What is needed:
Read the entries below and pull out each line with the string "cheese".

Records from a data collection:
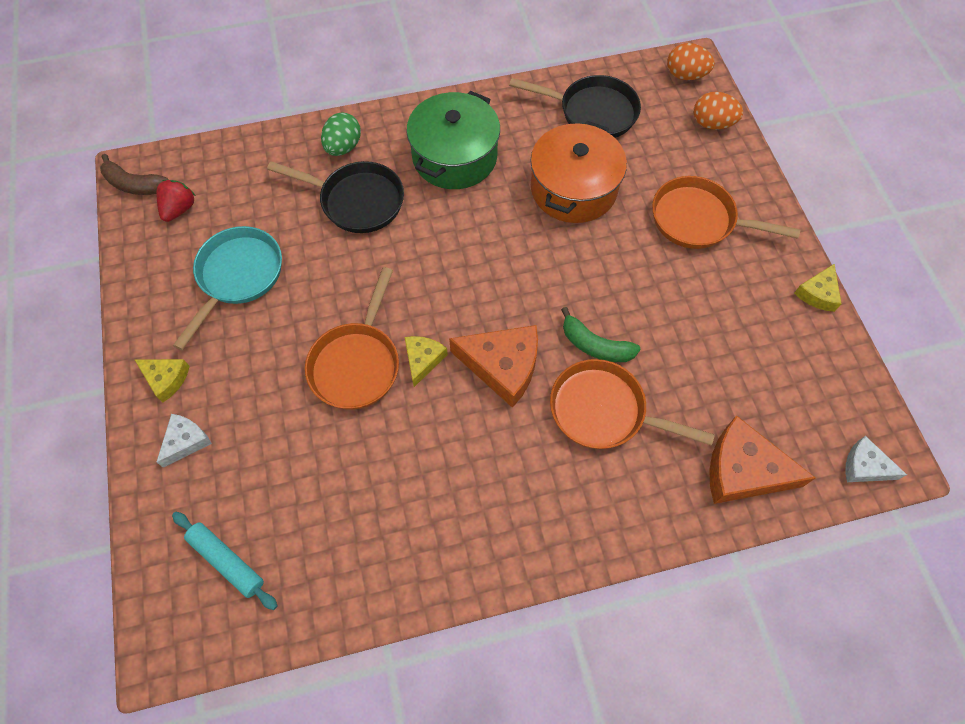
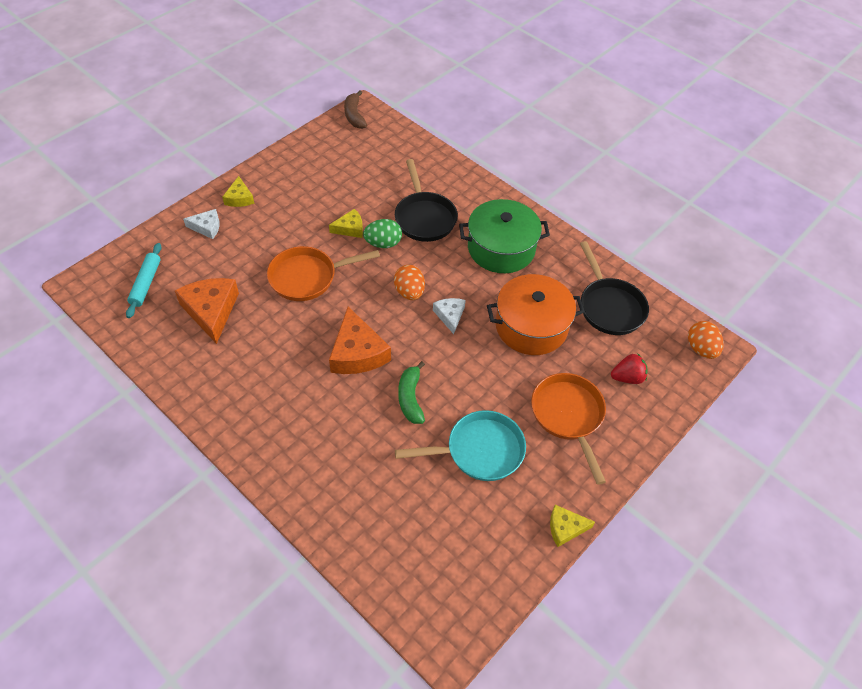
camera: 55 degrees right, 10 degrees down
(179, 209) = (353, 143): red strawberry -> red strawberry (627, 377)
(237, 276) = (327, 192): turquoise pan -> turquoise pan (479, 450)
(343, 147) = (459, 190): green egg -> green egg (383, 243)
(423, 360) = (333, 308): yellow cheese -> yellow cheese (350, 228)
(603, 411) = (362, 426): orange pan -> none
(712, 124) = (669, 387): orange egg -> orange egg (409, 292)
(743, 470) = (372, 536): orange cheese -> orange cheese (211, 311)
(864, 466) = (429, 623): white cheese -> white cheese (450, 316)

Completed task:
(423, 360) = (333, 308): yellow cheese -> yellow cheese (350, 228)
(743, 470) = (372, 536): orange cheese -> orange cheese (211, 311)
(864, 466) = (429, 623): white cheese -> white cheese (450, 316)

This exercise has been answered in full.